----- RECORDS SHOWN

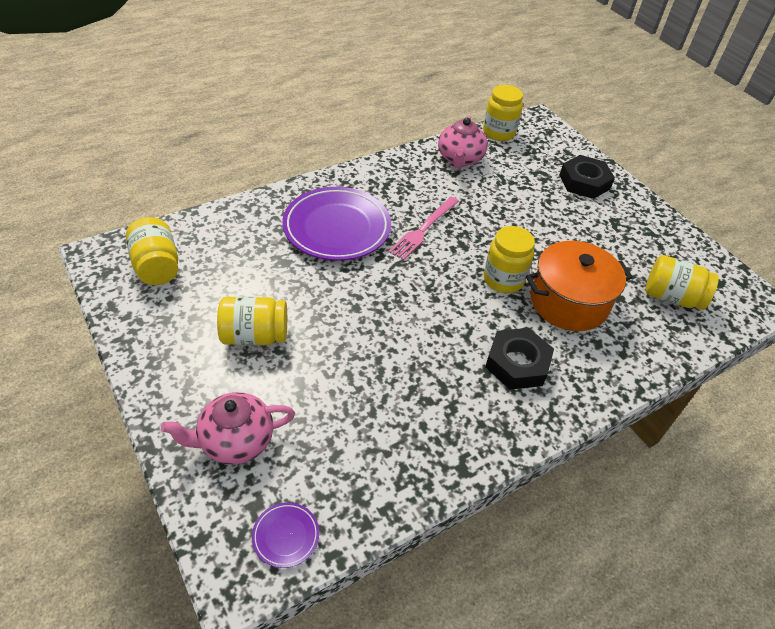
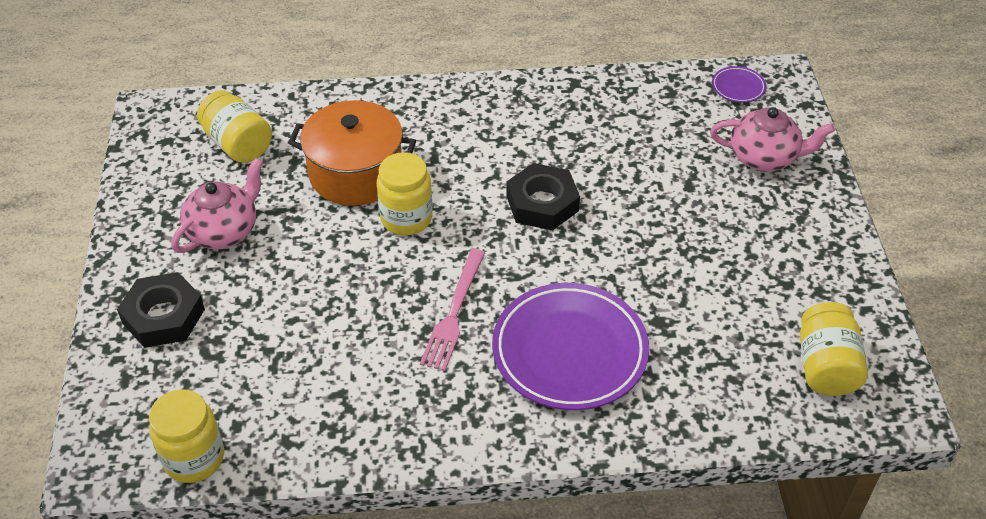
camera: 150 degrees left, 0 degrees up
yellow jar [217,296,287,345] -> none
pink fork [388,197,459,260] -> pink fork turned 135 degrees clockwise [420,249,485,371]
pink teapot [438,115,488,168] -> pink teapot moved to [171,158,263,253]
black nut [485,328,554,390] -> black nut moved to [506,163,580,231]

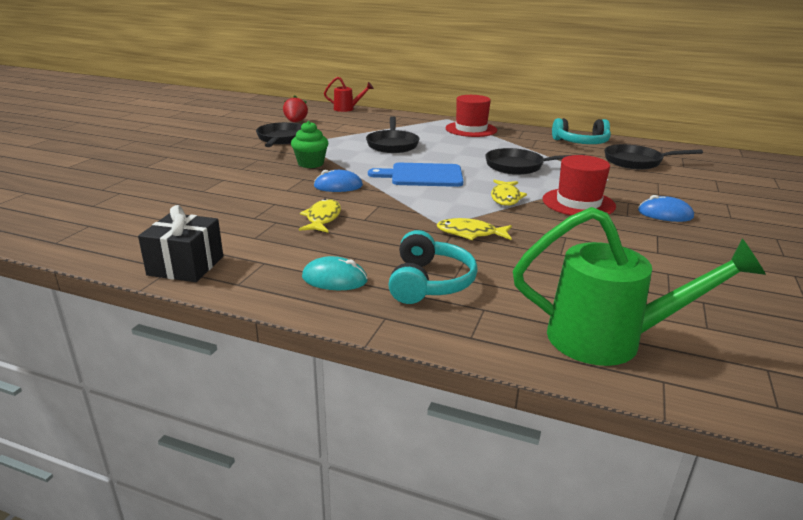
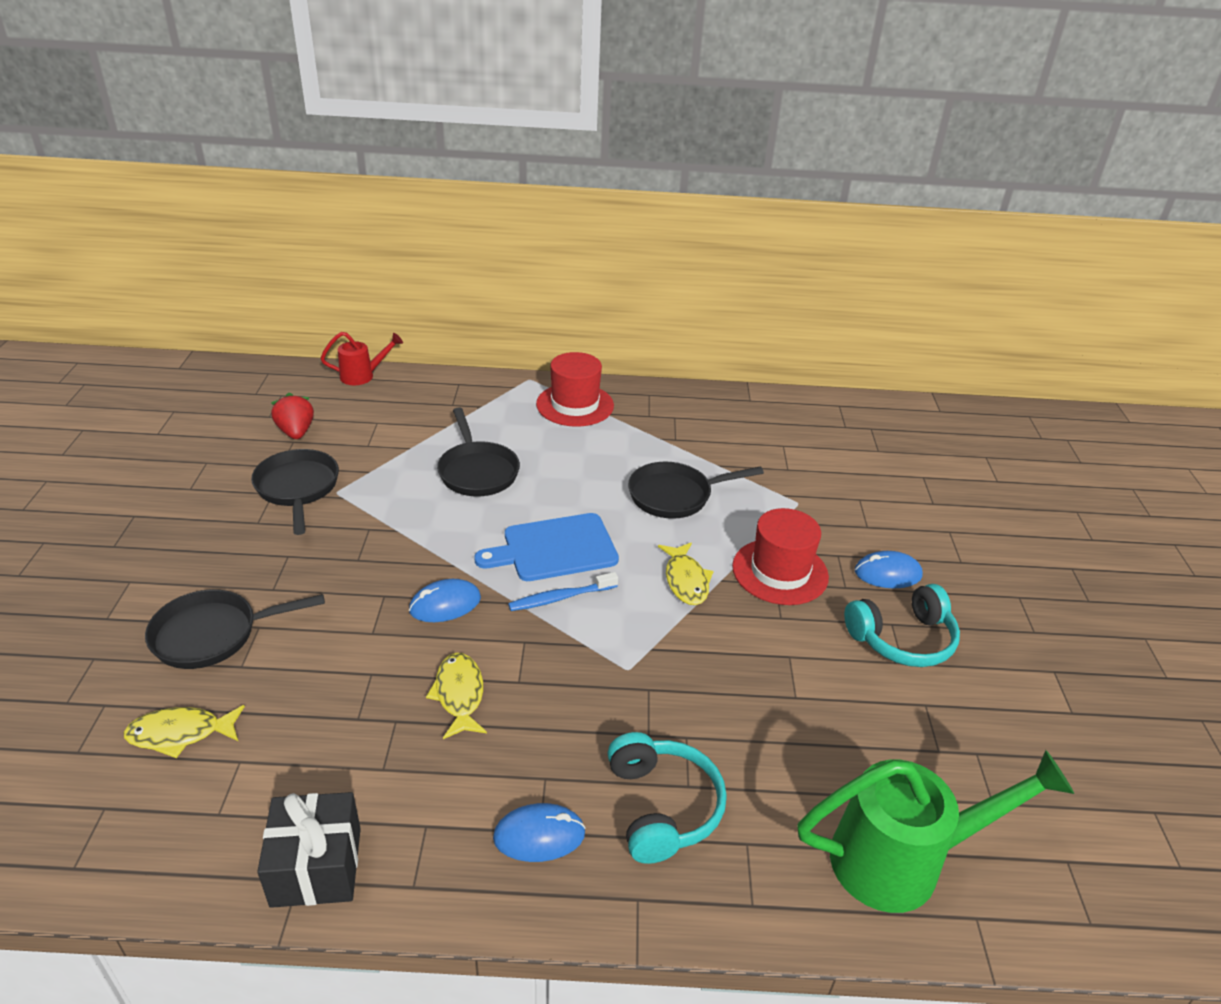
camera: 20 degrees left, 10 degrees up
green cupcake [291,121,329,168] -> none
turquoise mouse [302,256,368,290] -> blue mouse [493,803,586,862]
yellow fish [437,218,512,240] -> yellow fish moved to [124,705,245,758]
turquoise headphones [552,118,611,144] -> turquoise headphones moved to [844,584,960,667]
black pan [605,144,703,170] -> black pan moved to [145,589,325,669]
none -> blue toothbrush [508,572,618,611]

----------

* _TASK OBJECTIVE_
For this exercise, transcribe the data exactly but without its pictures.

* _SOLUTION FOR THIS PROBLEM_
camera: 150 degrees left, 0 degrees up
yellow jar [217,296,287,345] -> none
pink fork [388,197,459,260] -> pink fork turned 135 degrees clockwise [420,249,485,371]
pink teapot [438,115,488,168] -> pink teapot moved to [171,158,263,253]
black nut [485,328,554,390] -> black nut moved to [506,163,580,231]

camera: 20 degrees left, 10 degrees up
green cupcake [291,121,329,168] -> none
turquoise mouse [302,256,368,290] -> blue mouse [493,803,586,862]
yellow fish [437,218,512,240] -> yellow fish moved to [124,705,245,758]
turquoise headphones [552,118,611,144] -> turquoise headphones moved to [844,584,960,667]
black pan [605,144,703,170] -> black pan moved to [145,589,325,669]
none -> blue toothbrush [508,572,618,611]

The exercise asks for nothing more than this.